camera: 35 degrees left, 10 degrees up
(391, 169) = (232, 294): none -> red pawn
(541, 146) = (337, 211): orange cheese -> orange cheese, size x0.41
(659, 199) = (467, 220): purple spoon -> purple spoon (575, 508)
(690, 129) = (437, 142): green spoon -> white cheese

◆ What the task asks ◆
Please return the span of lines above that opens with the one containing "(659, 199) = (467, 220): purple" and closes with the final line, both included, exactly as written and nothing more.

◆ Solution to the problem ◆
(659, 199) = (467, 220): purple spoon -> purple spoon (575, 508)
(690, 129) = (437, 142): green spoon -> white cheese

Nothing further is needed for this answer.